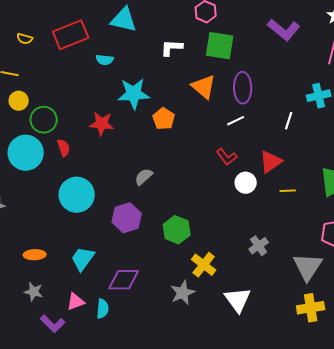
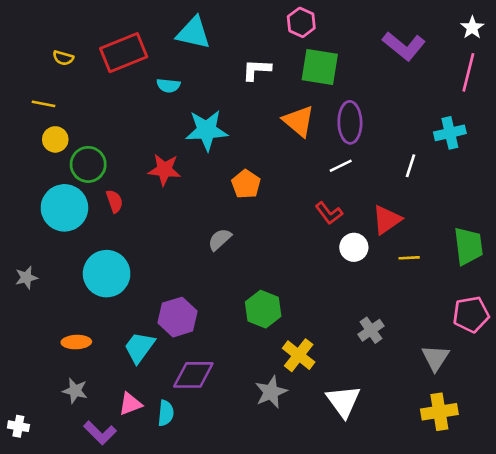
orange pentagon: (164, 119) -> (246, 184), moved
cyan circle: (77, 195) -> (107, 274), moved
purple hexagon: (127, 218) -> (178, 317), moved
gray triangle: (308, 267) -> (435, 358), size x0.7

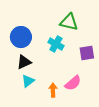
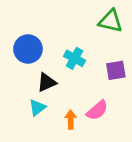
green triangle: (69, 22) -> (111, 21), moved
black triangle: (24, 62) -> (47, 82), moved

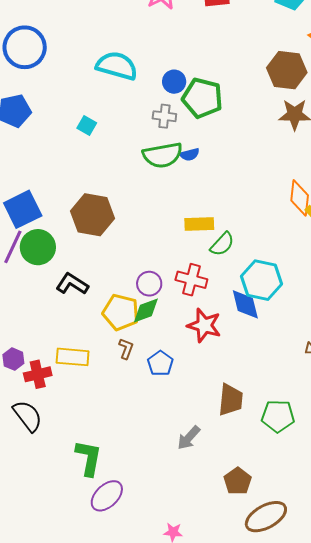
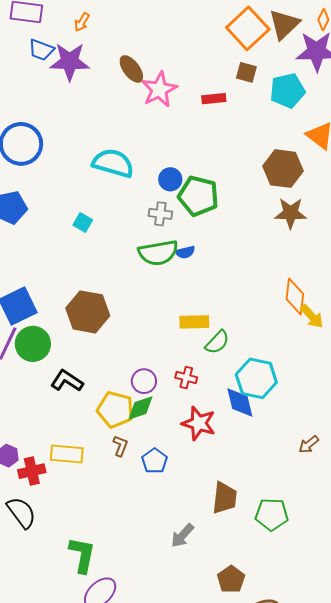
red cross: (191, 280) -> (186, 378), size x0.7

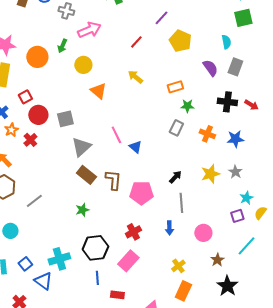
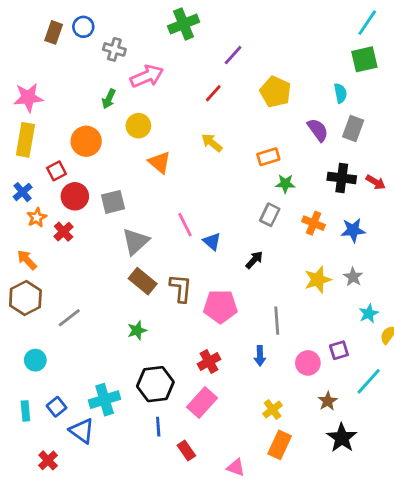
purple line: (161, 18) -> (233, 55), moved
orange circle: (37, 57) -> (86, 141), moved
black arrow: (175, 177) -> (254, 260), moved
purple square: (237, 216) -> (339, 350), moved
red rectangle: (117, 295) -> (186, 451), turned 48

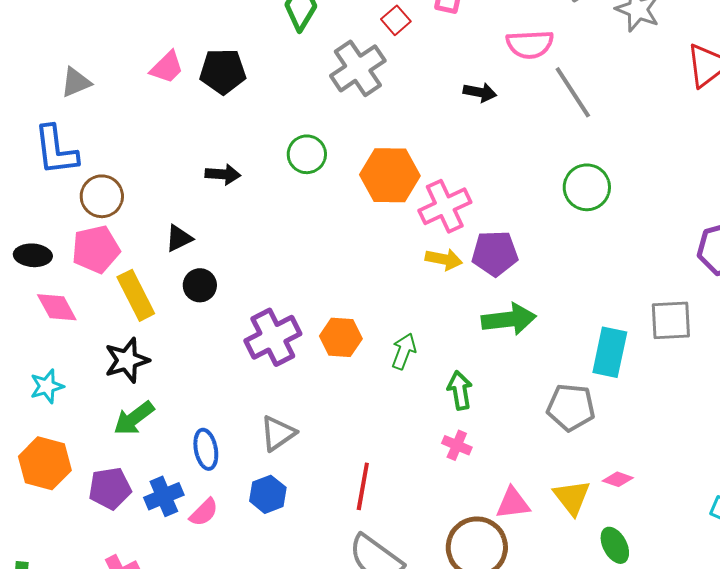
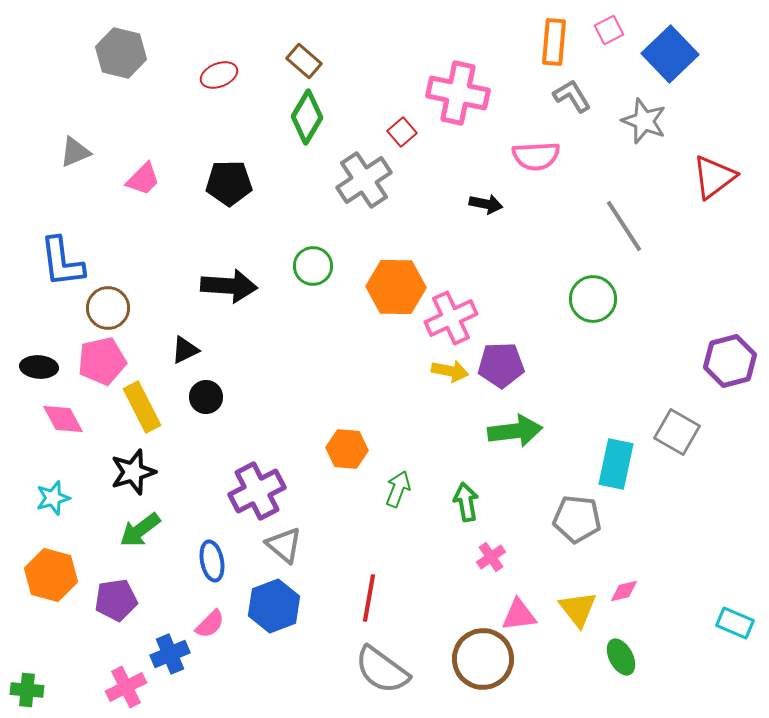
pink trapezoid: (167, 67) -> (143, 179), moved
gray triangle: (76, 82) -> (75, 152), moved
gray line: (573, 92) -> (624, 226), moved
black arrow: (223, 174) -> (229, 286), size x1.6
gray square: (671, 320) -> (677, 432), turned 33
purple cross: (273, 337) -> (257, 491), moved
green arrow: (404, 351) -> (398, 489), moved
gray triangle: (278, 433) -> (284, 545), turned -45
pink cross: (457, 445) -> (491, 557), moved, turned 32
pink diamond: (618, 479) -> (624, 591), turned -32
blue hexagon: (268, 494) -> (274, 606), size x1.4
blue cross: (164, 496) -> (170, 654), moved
★ ★ ★ ★ ★ ★ ★
#### What is needed
After locating the line containing "pink cross: (457, 445)", write out that line and all remaining lines of the records exactly, with nothing added.

#### Response for this exercise
pink cross: (457, 445) -> (491, 557), moved, turned 32
pink diamond: (618, 479) -> (624, 591), turned -32
blue hexagon: (268, 494) -> (274, 606), size x1.4
blue cross: (164, 496) -> (170, 654), moved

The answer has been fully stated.